### Problem details
Only the lines from the line holding "blue bucket [416,246,471,311] -> none" through the final line of the entries below are to be returned, exactly as they stand.

[Object tracking records]
........

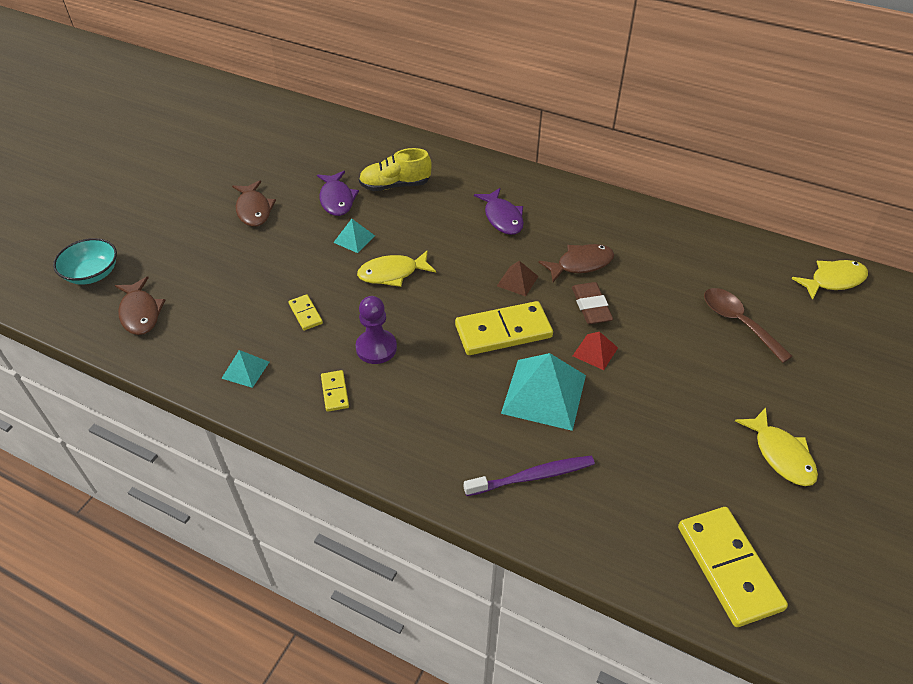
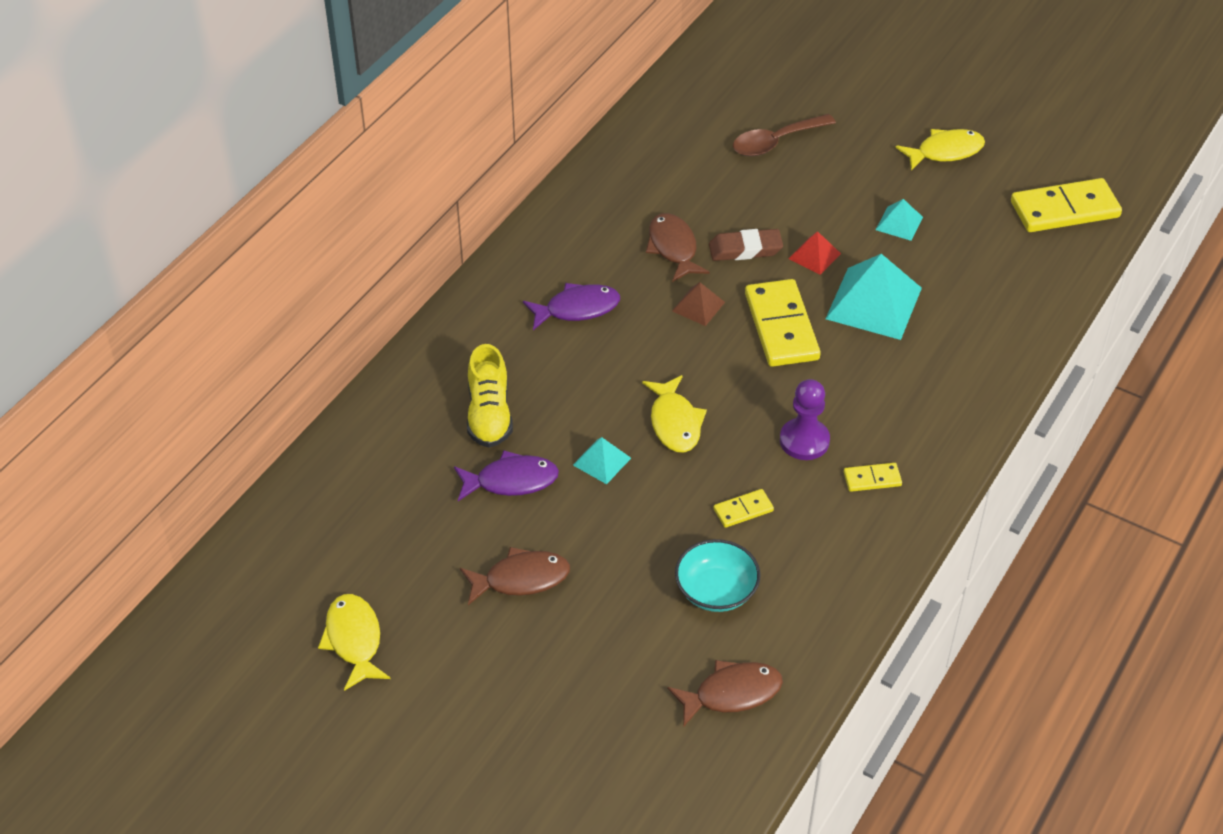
camera: 85 degrees left, 0 degrees up
turquoise bowl [53,238,117,285] -> turquoise bowl moved to [675,539,760,612]
turquoise pyramid [221,350,269,388] -> turquoise pyramid moved to [876,199,923,241]
purple toothbrush [464,456,595,496] -> none
yellow fish [791,260,868,300] -> yellow fish moved to [318,594,391,691]

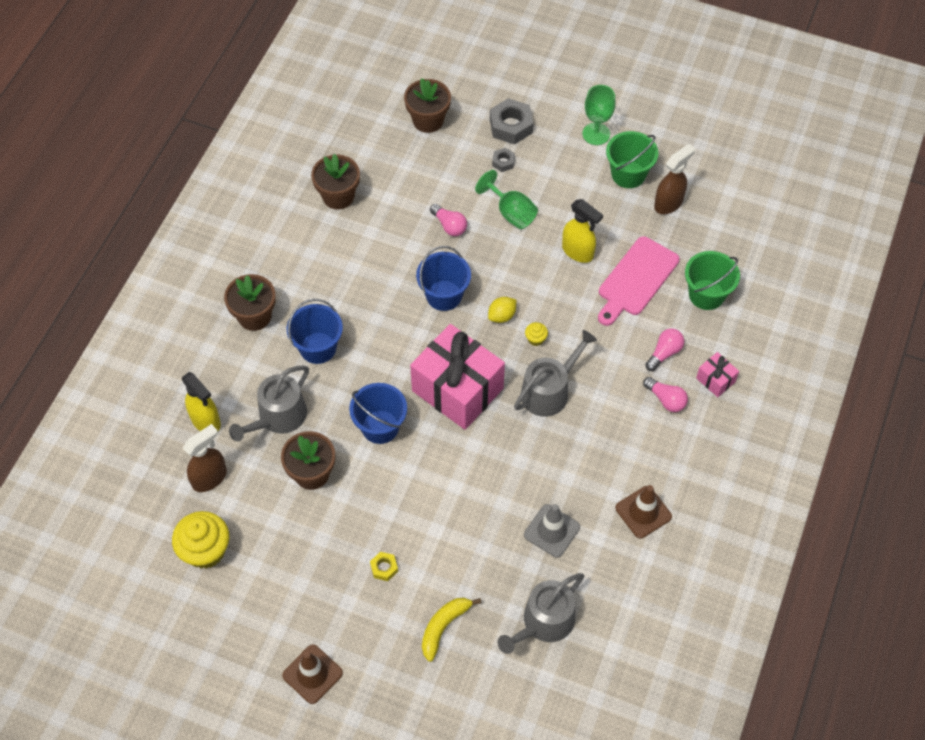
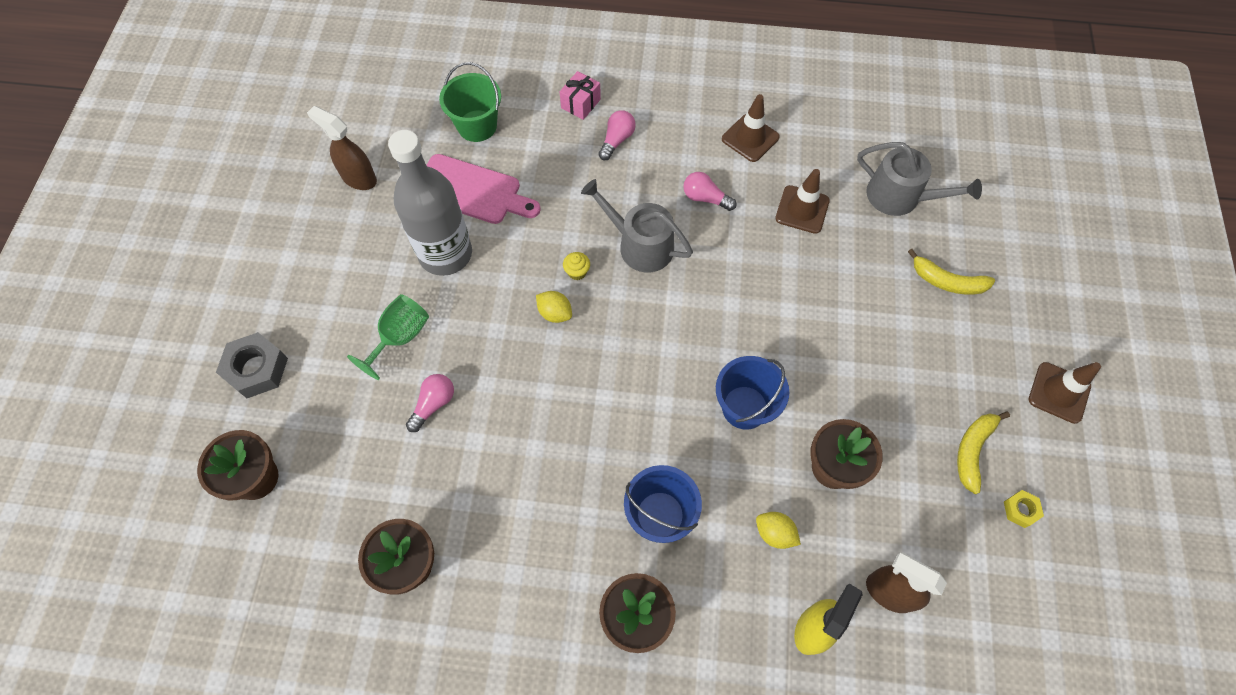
camera: 105 degrees left, 5 degrees up
yellow cupcake [172,511,229,569] -> none
grey watering can [229,365,309,441] -> yellow lemon [756,512,801,549]
yellow nut [370,552,398,581] -> yellow nut moved to [1004,490,1044,528]
pink gift [410,324,505,430] -> none
blue bucket [416,246,471,311] -> none
grey nut [492,148,515,172] -> none
grey traffic cone [524,504,580,558] -> brown traffic cone [775,169,830,234]
yellow spray bottle [562,199,603,263] -> grey bottle [388,130,472,276]
green goblet [583,85,616,145] -> none
green bucket [606,131,658,188] -> none
pink light bulb [645,329,684,371] -> pink light bulb moved to [683,172,737,211]
none -> yellow banana [957,411,1010,494]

........

### Exercise result
blue bucket [416,246,471,311] -> none
grey nut [492,148,515,172] -> none
grey traffic cone [524,504,580,558] -> brown traffic cone [775,169,830,234]
yellow spray bottle [562,199,603,263] -> grey bottle [388,130,472,276]
green goblet [583,85,616,145] -> none
green bucket [606,131,658,188] -> none
pink light bulb [645,329,684,371] -> pink light bulb moved to [683,172,737,211]
none -> yellow banana [957,411,1010,494]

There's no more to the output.